§ EXERCISE OBJECTIVE
Work out how many lines in the data below include "grey", then reply with that number only.
◆ ◆ ◆ ◆
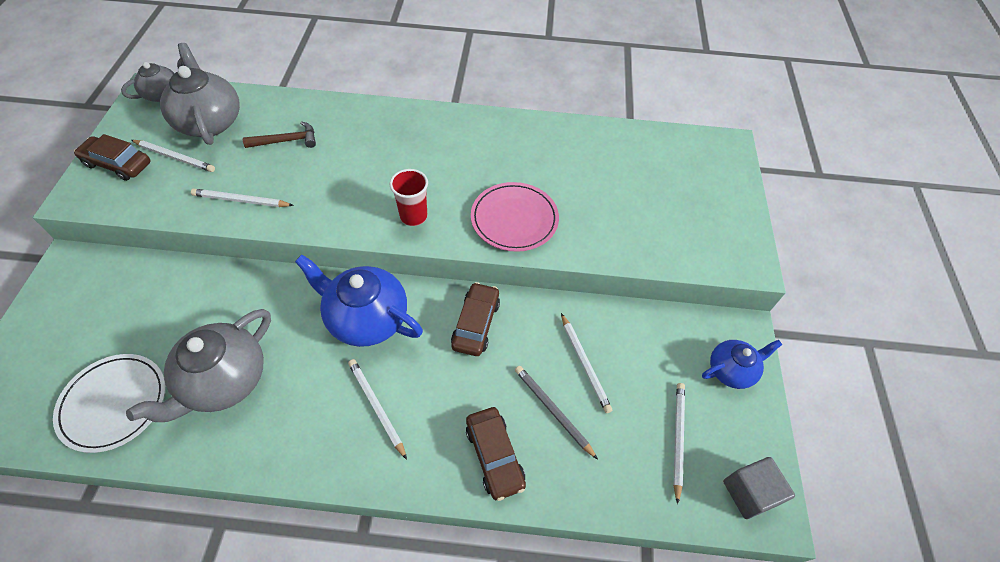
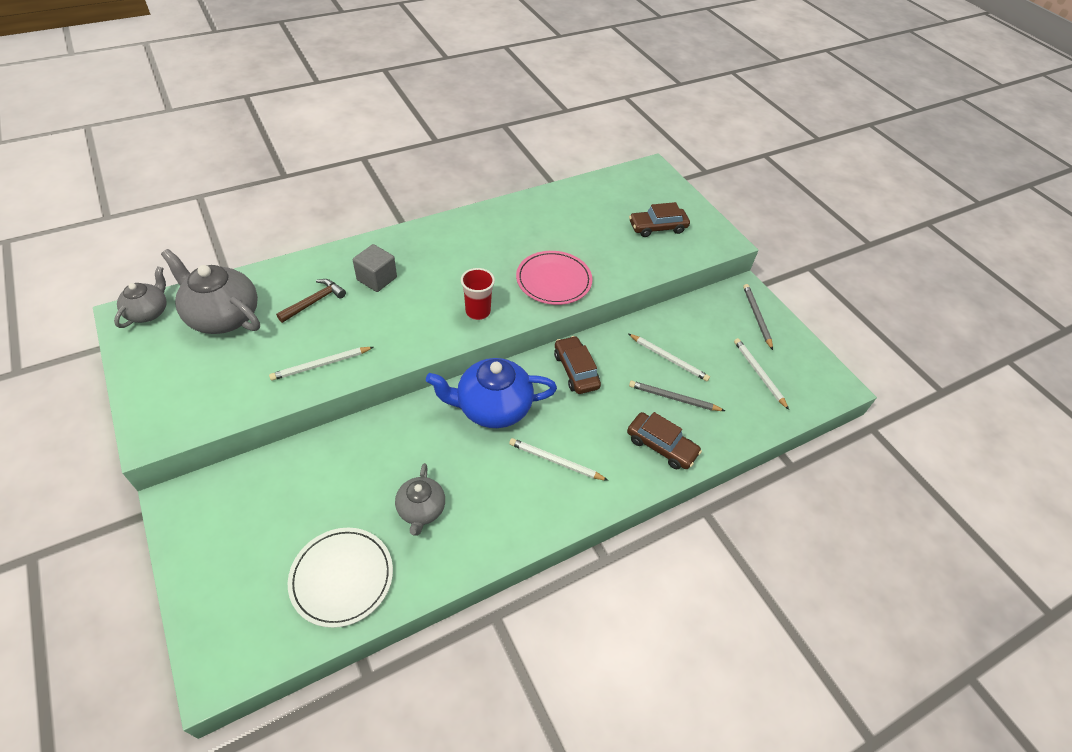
camera: 35 degrees left, 5 degrees down
(118, 164) = (166, 389): brown car -> brown car (657, 227)
(175, 157) = (219, 359): white pencil -> none
(224, 381) = (421, 510): grey teapot -> grey teapot, size x0.59
(731, 370) = (756, 317): blue teapot -> grey pencil
(749, 493) = (819, 382): grey cube -> grey cube (377, 279)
◆ ◆ ◆ ◆
§ RESPONSE BELOW
3